YOUR ASSIGNMENT: Look below. Copy each line that has "light" in it.

INPUT DATA:
____

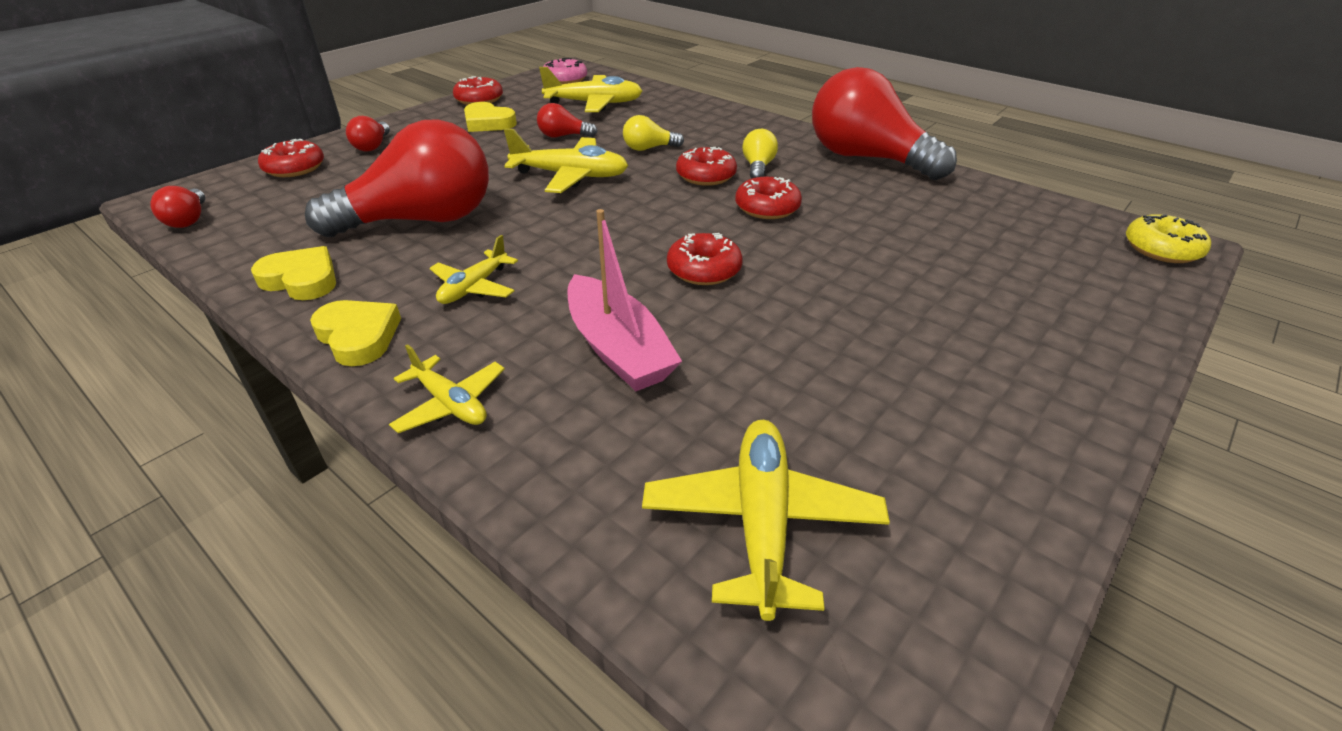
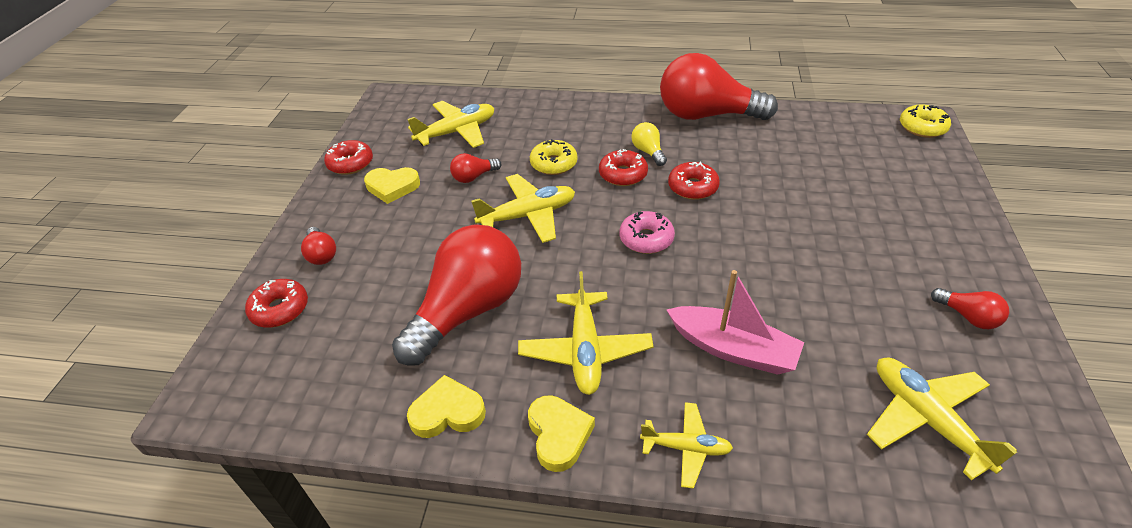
camera: 30 degrees left, 5 degrees up
(189, 220) = (258, 409): red light bulb -> red light bulb (968, 317)
(358, 336) = (559, 434): yellow heart -> yellow heart turned 60 degrees clockwise
(474, 287) = (585, 350): yellow plane -> yellow plane, size x1.61
(565, 79) = (399, 113): pink donut -> pink donut (646, 239)
(649, 148) = (553, 164): yellow light bulb -> yellow donut
(704, 269) = (712, 259): red donut -> none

____

OUTPUT:
(189, 220) = (258, 409): red light bulb -> red light bulb (968, 317)
(649, 148) = (553, 164): yellow light bulb -> yellow donut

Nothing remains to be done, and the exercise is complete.